Could you find every line in the entries below that holds the word "spinning" and copy it?
[Opening Input for this task section]
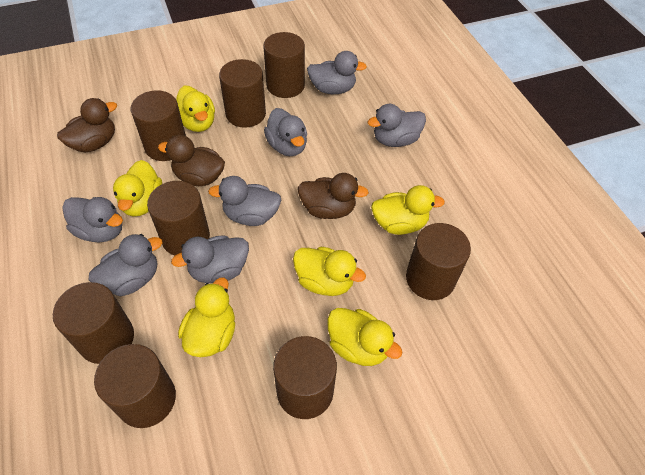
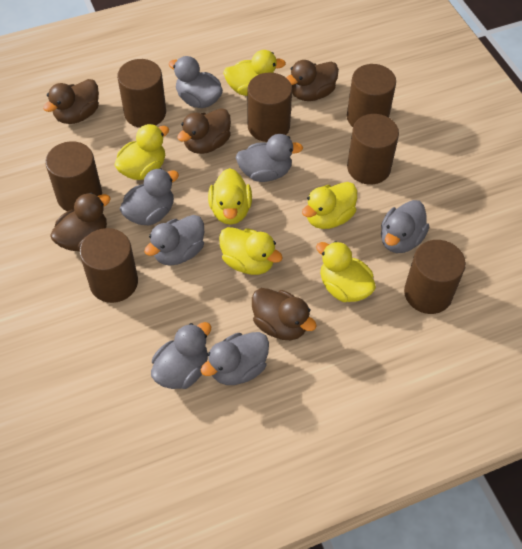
brown cylinder: 8 -> 7
brown duck: 3 -> 5

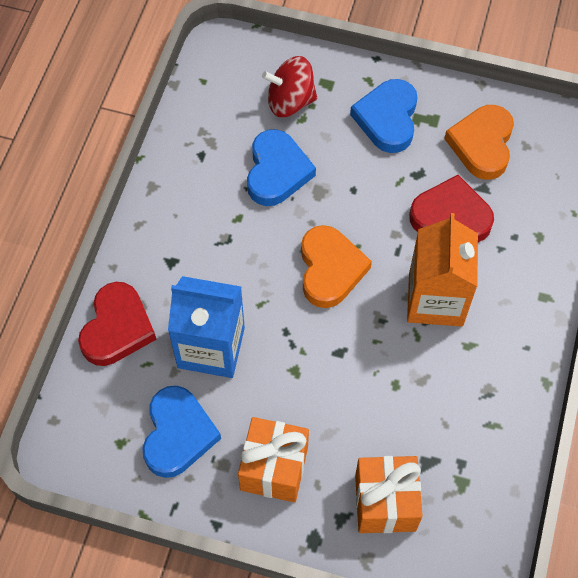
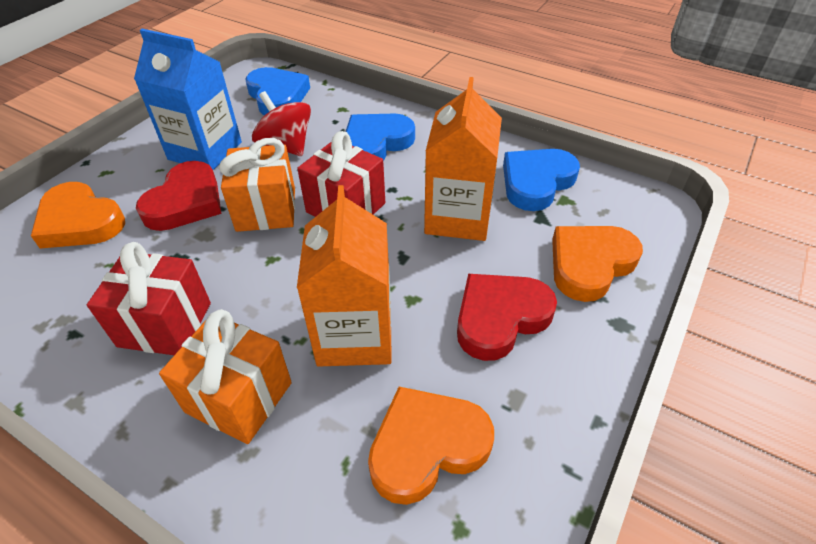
orange carton: 1 -> 2
orange heart: 2 -> 3
red gift: 0 -> 2

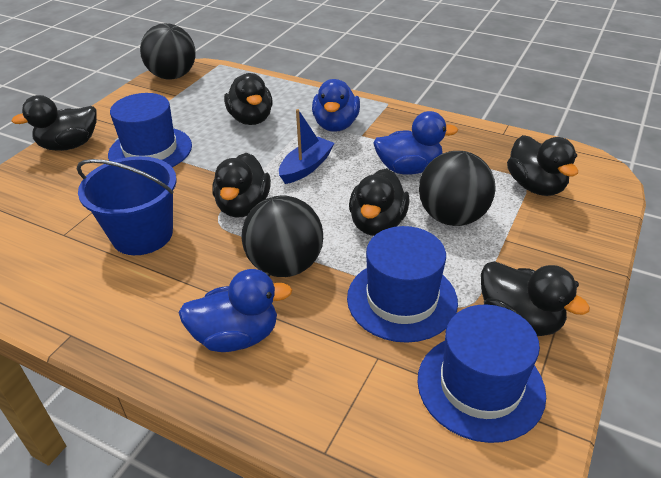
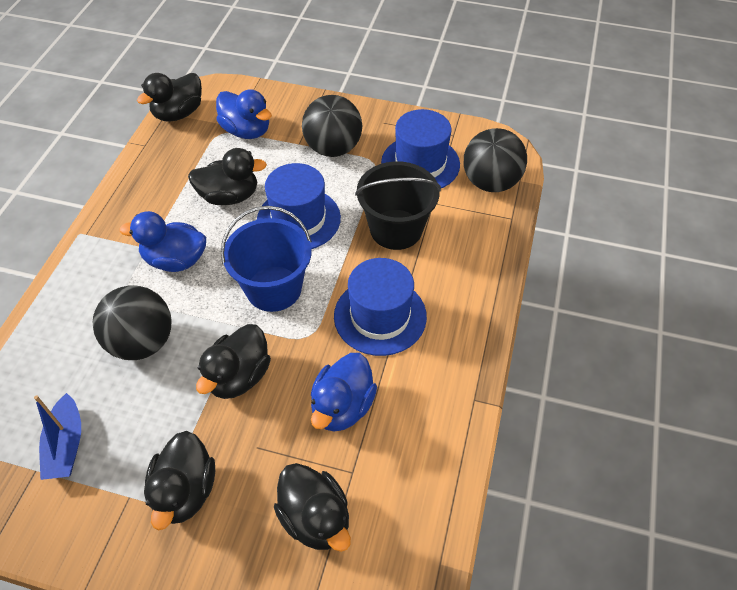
black bucket: 0 -> 1
black duck: 6 -> 5

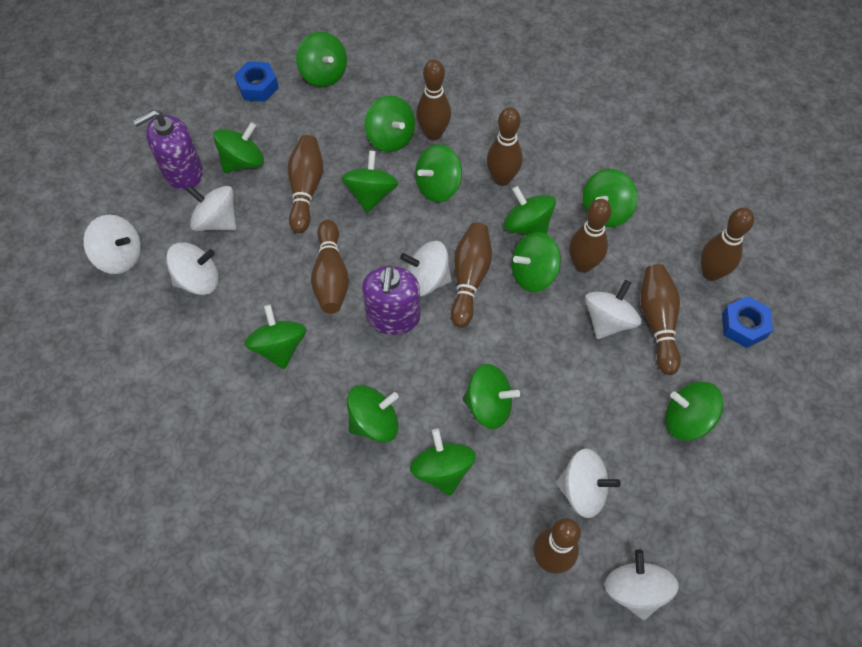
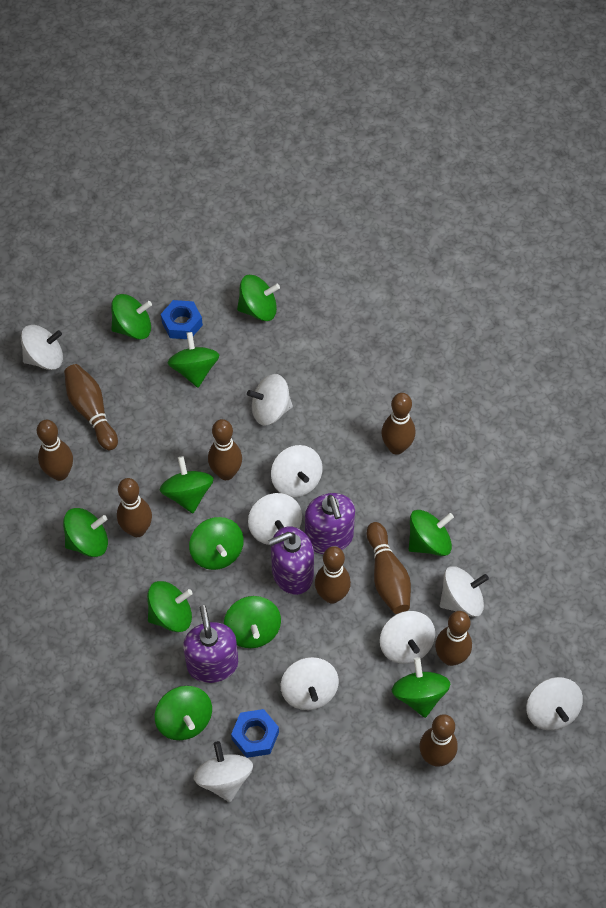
green spinning top: 13 -> 11
purple soap dispenser: 2 -> 3
white spinning top: 7 -> 9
[Closing Input for this task section]
[Result of this task]
green spinning top: 13 -> 11
white spinning top: 7 -> 9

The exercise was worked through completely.